(Stored items)
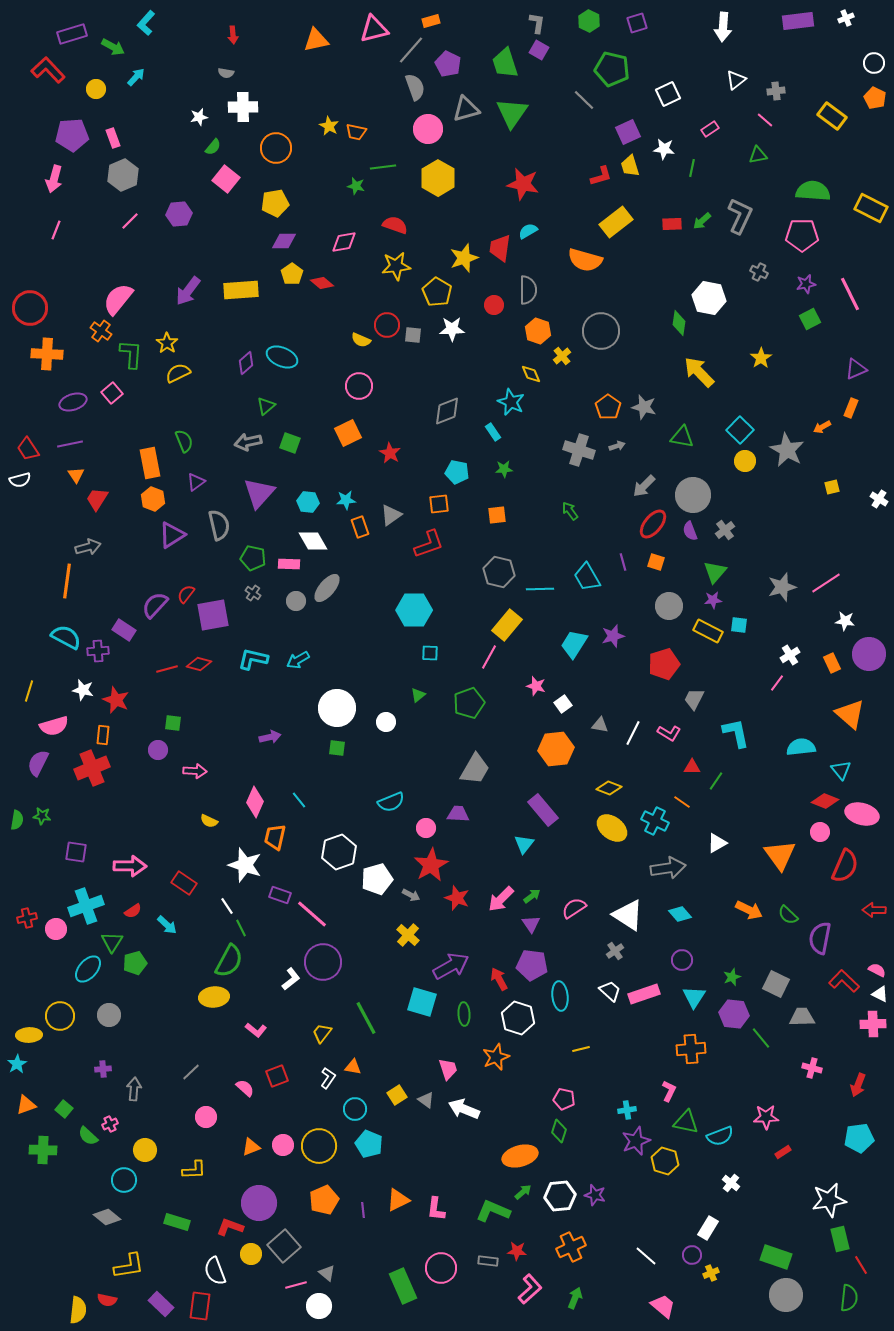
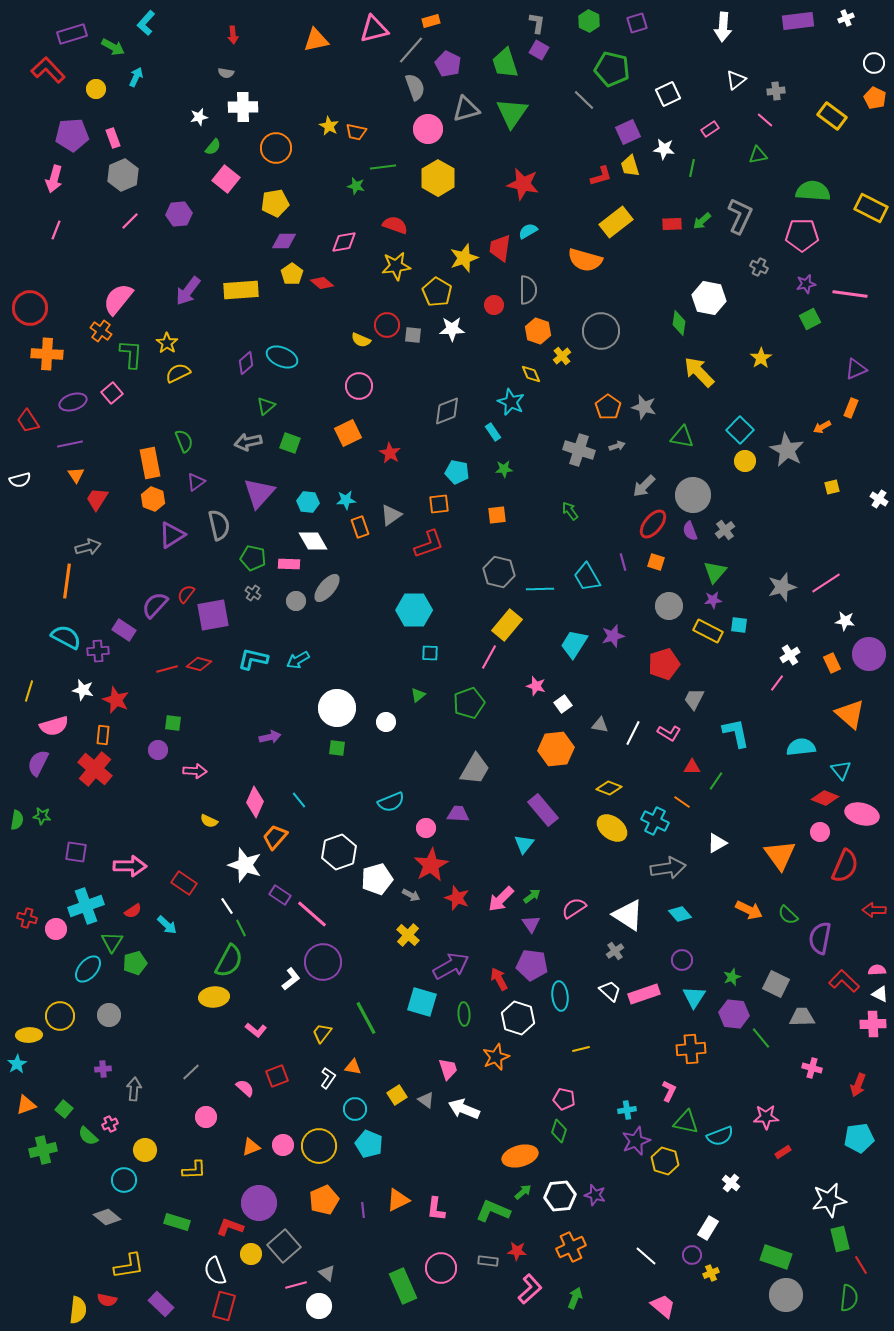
cyan arrow at (136, 77): rotated 18 degrees counterclockwise
gray cross at (759, 272): moved 5 px up
pink line at (850, 294): rotated 56 degrees counterclockwise
red trapezoid at (28, 449): moved 28 px up
red cross at (92, 768): moved 3 px right, 1 px down; rotated 28 degrees counterclockwise
red diamond at (825, 801): moved 3 px up
orange trapezoid at (275, 837): rotated 28 degrees clockwise
purple rectangle at (280, 895): rotated 15 degrees clockwise
red cross at (27, 918): rotated 30 degrees clockwise
pink semicircle at (877, 970): rotated 30 degrees counterclockwise
green cross at (43, 1150): rotated 16 degrees counterclockwise
red rectangle at (200, 1306): moved 24 px right; rotated 8 degrees clockwise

# [Brief]
Could you repeat exactly the lines from the first one of the records above through the line containing "red diamond at (825, 801): moved 3 px up", leaving out any pictures?

# [Expected output]
cyan arrow at (136, 77): rotated 18 degrees counterclockwise
gray cross at (759, 272): moved 5 px up
pink line at (850, 294): rotated 56 degrees counterclockwise
red trapezoid at (28, 449): moved 28 px up
red cross at (92, 768): moved 3 px right, 1 px down; rotated 28 degrees counterclockwise
red diamond at (825, 801): moved 3 px up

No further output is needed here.